Return exactly those lines of the material below that fall between the line holding "(296, 254) = (687, 464): purple" and the line holding "(423, 162) = (536, 606): purple gift -> none", inclusive.

══════════

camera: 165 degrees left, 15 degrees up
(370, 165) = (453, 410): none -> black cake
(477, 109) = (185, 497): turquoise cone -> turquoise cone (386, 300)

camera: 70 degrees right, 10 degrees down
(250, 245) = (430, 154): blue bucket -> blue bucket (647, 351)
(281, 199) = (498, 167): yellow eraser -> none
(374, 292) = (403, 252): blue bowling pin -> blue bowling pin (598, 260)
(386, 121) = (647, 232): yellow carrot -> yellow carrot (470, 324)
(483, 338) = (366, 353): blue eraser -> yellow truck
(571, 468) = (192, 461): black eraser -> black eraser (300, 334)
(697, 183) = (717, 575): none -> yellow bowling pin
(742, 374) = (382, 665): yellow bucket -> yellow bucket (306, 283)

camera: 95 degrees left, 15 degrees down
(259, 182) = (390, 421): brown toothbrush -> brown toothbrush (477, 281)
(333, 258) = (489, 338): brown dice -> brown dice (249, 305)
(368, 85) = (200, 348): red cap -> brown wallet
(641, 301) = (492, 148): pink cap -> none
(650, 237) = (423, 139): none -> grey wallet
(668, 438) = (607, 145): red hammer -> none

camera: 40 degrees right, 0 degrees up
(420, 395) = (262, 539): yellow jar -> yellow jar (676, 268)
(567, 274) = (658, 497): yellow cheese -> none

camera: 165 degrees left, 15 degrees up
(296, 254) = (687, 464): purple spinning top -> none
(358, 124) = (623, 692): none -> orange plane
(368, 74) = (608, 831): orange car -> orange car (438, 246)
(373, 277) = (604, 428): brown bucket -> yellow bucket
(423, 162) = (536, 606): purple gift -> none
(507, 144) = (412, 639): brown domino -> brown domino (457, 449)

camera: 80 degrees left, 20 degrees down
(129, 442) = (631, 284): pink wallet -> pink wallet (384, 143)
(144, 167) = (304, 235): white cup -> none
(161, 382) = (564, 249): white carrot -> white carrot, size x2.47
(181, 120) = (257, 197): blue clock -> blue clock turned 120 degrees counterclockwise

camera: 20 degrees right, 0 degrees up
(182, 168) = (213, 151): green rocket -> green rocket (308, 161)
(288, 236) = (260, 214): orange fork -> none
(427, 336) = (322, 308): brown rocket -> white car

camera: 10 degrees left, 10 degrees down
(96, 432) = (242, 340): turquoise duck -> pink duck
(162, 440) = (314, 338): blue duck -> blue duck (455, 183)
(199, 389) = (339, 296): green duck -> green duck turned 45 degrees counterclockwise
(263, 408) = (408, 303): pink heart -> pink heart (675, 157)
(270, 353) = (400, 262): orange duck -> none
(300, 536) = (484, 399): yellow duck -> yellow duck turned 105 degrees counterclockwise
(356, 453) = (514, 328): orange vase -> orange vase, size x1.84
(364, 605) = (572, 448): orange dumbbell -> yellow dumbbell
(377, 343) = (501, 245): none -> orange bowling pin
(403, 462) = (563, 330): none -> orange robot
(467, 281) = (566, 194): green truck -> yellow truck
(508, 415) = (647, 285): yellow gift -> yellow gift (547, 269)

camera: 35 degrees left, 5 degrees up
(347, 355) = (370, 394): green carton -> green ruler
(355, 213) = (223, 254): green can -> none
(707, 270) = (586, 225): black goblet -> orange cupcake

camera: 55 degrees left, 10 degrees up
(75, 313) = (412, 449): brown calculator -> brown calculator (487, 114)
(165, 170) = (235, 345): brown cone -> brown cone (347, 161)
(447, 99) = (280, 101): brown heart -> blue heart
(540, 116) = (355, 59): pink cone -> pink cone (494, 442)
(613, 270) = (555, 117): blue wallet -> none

══════════

The answer
(296, 254) = (687, 464): purple spinning top -> none
(358, 124) = (623, 692): none -> orange plane
(368, 74) = (608, 831): orange car -> orange car (438, 246)
(373, 277) = (604, 428): brown bucket -> yellow bucket
(423, 162) = (536, 606): purple gift -> none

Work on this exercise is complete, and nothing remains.